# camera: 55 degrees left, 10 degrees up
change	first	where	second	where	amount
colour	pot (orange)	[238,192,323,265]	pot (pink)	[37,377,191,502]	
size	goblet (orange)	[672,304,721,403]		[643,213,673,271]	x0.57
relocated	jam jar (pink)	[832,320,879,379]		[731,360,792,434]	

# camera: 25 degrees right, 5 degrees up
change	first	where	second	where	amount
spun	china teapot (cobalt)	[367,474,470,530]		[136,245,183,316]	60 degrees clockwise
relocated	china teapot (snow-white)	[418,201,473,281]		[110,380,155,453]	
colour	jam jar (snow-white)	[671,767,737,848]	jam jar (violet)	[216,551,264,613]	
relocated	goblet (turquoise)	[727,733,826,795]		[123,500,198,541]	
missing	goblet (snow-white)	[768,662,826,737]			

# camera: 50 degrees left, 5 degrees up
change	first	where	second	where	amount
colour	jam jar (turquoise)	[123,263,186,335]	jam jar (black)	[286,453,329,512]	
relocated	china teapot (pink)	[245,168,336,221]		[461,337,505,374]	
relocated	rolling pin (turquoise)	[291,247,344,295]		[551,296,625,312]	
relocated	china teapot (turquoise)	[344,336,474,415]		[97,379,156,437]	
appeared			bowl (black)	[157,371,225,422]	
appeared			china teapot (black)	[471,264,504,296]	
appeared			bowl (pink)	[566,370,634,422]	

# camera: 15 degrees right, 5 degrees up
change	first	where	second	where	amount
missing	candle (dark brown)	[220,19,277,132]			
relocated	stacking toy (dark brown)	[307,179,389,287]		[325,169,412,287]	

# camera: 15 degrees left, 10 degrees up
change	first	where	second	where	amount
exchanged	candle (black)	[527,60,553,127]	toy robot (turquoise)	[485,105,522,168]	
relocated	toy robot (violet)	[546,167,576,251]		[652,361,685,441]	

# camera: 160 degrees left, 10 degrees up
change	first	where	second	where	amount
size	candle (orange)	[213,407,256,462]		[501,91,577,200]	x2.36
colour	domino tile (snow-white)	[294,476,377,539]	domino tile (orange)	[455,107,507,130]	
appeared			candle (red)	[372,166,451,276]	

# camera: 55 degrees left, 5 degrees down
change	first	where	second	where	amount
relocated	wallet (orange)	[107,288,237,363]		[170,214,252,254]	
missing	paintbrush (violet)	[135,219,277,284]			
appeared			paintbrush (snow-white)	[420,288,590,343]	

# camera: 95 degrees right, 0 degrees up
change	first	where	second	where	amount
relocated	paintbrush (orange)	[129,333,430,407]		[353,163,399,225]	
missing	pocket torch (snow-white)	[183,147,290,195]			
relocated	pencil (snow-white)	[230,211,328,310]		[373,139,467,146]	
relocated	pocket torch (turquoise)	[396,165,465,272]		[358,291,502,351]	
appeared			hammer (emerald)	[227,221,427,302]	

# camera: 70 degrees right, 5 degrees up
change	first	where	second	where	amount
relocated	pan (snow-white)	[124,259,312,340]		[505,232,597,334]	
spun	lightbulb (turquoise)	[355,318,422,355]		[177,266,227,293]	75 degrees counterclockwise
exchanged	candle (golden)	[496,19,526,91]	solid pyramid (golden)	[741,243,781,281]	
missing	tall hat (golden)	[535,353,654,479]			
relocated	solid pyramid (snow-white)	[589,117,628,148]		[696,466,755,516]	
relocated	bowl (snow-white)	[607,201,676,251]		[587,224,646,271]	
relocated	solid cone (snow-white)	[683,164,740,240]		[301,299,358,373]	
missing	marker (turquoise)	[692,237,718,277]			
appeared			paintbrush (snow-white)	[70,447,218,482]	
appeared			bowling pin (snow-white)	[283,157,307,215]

→ Work to complete:
Where a line of the data holds "size", show that line.

→ Solution below:
size	goblet (orange)	[672,304,721,403]		[643,213,673,271]	x0.57
size	candle (orange)	[213,407,256,462]		[501,91,577,200]	x2.36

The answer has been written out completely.